Only the lines below between the one holding "orange triangle: (100, 12) -> (66, 10), moved" and the one holding "blue arrow: (378, 346) -> (169, 158), moved", inclusive, are to be reproduced word for word; the pictures are to be left out.
═══ RECORDED DATA
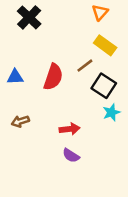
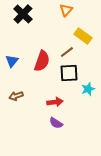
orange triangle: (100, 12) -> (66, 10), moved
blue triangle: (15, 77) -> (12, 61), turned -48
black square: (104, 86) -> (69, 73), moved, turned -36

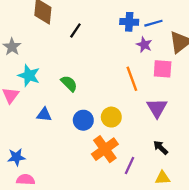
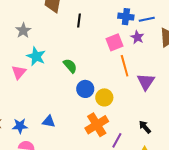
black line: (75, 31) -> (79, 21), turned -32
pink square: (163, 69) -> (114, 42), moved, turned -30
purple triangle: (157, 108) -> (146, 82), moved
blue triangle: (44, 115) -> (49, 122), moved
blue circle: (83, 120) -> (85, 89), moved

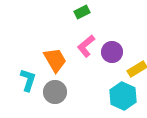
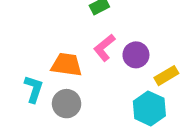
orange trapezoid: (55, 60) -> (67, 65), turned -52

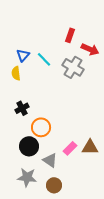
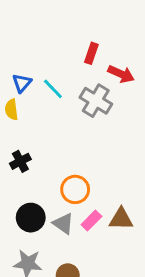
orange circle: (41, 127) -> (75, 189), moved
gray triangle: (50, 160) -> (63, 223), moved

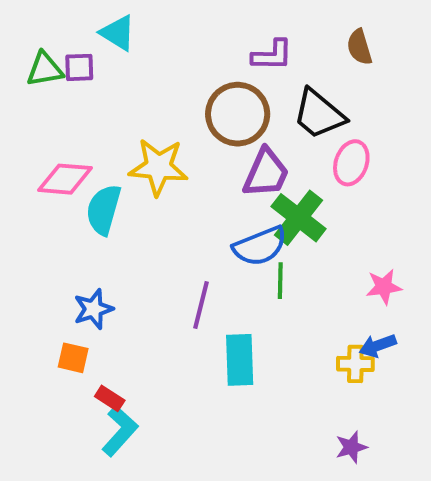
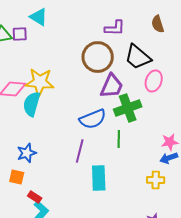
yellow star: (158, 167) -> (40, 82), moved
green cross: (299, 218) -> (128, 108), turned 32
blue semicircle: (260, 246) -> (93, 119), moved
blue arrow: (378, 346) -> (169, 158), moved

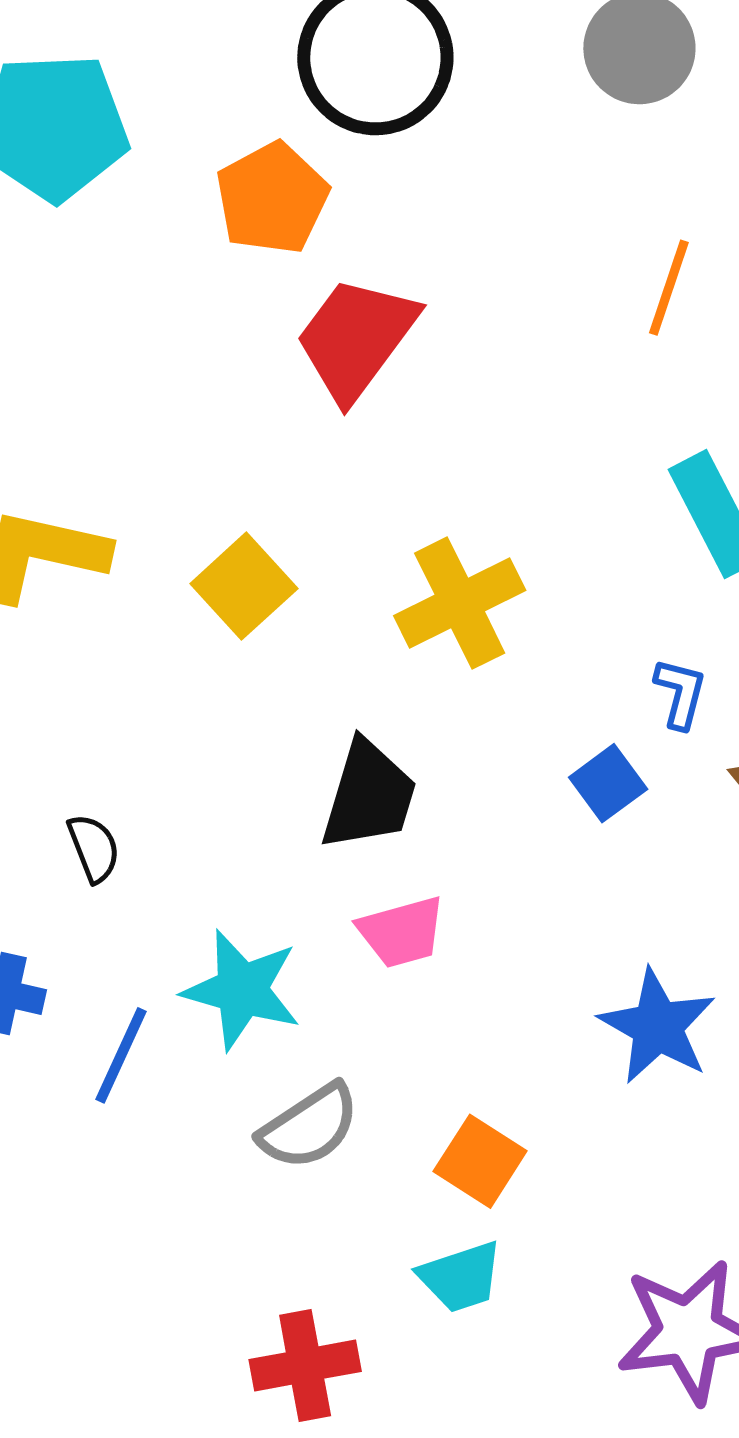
══════
═══ RECORDED DATA
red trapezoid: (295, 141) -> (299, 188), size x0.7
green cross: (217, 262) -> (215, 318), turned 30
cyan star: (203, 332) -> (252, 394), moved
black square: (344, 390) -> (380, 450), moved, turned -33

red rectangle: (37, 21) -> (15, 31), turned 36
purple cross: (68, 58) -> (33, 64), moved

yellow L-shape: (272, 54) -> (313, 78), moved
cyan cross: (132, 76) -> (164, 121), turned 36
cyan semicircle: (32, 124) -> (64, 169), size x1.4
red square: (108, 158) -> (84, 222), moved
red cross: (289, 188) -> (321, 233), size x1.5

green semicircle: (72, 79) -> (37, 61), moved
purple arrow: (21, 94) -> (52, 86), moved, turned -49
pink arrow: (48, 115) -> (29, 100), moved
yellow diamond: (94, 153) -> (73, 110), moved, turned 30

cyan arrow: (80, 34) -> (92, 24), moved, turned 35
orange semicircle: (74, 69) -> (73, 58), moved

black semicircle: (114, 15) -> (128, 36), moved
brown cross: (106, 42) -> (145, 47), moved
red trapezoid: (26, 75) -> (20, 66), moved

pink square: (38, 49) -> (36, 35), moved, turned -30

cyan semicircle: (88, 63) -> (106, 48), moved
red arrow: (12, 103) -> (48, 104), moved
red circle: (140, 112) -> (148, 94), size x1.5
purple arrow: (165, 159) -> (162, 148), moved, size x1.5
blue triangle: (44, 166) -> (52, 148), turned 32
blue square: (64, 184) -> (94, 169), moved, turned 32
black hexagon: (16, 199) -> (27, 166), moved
══════
═══ RECORDED DATA
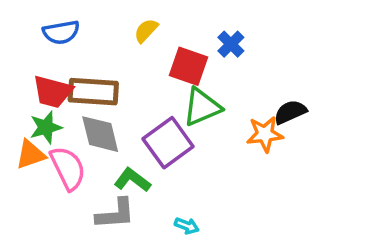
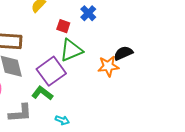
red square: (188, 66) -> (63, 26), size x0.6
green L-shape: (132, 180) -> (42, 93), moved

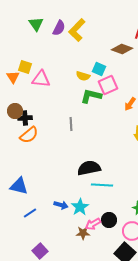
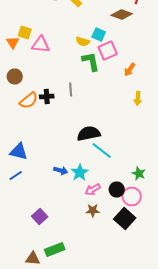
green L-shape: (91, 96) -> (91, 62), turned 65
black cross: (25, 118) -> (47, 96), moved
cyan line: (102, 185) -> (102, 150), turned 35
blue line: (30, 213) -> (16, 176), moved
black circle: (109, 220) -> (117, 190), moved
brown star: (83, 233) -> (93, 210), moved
══════
▸ EXERCISE RESULT
orange triangle: (100, 12) -> (66, 10), moved
blue triangle: (15, 77) -> (12, 61), turned -48
black square: (104, 86) -> (69, 73), moved, turned -36

black line: (75, 31) -> (79, 21), turned -32
pink square: (163, 69) -> (114, 42), moved, turned -30
purple triangle: (157, 108) -> (146, 82), moved
blue triangle: (44, 115) -> (49, 122), moved
blue circle: (83, 120) -> (85, 89), moved

orange trapezoid: (55, 60) -> (67, 65), turned -52

orange circle: (41, 127) -> (75, 189), moved
gray triangle: (50, 160) -> (63, 223), moved

yellow star: (158, 167) -> (40, 82), moved
green cross: (299, 218) -> (128, 108), turned 32
blue semicircle: (260, 246) -> (93, 119), moved
blue arrow: (378, 346) -> (169, 158), moved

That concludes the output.